'''
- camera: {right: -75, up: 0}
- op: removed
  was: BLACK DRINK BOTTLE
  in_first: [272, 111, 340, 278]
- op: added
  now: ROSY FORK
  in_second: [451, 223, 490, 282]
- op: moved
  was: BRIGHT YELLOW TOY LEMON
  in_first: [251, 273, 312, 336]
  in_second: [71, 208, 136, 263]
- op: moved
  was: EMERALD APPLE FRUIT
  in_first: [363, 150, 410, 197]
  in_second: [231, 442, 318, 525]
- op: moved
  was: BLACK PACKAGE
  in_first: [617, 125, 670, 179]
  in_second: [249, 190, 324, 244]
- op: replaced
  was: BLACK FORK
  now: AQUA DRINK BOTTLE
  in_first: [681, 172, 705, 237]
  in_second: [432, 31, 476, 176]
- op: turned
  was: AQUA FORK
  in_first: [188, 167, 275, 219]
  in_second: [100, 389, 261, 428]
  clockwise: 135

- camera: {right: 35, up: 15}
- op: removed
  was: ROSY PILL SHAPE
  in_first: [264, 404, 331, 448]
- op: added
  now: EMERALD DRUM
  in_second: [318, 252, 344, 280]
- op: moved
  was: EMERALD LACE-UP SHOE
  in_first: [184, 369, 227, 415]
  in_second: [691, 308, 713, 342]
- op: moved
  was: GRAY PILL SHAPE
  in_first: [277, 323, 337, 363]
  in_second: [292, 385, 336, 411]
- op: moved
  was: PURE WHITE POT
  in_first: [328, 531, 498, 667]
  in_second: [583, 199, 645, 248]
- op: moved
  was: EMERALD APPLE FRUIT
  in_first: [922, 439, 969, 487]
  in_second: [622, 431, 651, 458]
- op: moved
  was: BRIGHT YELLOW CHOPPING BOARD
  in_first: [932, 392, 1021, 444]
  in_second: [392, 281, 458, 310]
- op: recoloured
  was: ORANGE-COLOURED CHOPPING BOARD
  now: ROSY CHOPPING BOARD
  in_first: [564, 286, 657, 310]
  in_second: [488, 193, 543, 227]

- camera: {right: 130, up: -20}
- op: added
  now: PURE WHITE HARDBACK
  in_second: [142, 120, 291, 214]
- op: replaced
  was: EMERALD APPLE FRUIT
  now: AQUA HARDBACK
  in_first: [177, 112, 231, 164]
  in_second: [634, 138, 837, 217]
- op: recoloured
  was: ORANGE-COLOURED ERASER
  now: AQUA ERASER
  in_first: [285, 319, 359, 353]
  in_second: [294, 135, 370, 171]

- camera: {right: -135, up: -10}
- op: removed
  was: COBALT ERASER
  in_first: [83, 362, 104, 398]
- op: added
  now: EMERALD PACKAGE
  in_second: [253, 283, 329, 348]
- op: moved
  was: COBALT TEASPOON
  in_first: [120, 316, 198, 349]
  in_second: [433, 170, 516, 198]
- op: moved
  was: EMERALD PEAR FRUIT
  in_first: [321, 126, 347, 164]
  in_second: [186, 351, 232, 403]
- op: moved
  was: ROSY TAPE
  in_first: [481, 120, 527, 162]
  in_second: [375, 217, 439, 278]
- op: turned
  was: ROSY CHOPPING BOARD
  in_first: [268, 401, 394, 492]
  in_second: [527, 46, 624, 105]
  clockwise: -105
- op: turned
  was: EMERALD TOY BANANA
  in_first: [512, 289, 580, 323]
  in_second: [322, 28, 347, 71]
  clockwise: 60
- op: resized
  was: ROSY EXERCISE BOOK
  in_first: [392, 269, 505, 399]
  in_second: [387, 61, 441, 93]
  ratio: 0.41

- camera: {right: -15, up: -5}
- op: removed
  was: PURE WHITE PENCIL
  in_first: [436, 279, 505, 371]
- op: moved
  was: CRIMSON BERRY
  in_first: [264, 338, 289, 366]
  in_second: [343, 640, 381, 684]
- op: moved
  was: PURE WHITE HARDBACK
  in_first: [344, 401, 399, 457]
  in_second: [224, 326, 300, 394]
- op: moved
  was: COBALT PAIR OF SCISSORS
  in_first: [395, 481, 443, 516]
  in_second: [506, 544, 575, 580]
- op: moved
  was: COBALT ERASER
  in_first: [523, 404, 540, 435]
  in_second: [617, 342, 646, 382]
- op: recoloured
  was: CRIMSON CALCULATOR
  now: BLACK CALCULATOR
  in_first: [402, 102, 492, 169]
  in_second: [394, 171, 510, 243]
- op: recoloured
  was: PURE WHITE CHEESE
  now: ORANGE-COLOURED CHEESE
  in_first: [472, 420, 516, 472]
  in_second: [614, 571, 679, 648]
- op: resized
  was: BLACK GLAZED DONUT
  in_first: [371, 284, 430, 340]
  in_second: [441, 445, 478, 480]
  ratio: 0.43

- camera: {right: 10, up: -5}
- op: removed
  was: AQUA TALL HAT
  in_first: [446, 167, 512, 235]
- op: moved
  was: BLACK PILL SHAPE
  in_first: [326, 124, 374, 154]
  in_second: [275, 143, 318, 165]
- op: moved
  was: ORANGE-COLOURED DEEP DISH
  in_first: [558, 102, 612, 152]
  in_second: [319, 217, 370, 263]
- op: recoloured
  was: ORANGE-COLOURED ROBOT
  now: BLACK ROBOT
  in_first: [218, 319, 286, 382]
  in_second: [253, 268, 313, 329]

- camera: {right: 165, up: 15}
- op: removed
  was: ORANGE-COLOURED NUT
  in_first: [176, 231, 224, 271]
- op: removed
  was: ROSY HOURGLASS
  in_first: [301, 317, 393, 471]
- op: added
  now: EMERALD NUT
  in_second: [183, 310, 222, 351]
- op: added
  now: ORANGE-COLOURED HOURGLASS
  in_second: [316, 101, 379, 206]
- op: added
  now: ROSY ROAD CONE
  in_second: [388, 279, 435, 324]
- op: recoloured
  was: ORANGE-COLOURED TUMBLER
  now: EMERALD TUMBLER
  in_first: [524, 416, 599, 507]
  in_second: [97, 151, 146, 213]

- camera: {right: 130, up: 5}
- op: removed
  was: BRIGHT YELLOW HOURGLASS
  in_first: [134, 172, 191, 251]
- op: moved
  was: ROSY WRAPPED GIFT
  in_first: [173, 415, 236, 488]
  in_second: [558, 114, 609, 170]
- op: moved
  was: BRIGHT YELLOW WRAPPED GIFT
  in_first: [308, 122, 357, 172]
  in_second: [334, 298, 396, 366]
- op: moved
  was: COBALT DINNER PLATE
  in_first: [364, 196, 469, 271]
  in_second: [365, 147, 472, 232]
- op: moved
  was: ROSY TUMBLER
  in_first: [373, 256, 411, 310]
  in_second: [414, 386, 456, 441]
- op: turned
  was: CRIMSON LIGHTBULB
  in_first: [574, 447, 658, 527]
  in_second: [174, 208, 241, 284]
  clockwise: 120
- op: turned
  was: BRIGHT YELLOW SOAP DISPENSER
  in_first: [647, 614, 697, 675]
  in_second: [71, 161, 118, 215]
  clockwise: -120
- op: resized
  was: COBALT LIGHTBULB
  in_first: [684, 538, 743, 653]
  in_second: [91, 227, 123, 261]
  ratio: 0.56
'''
• What to work on:
From the listing above, give the number of lines in which the word "DRINK" occurs, and nothing else.

• Task response:
2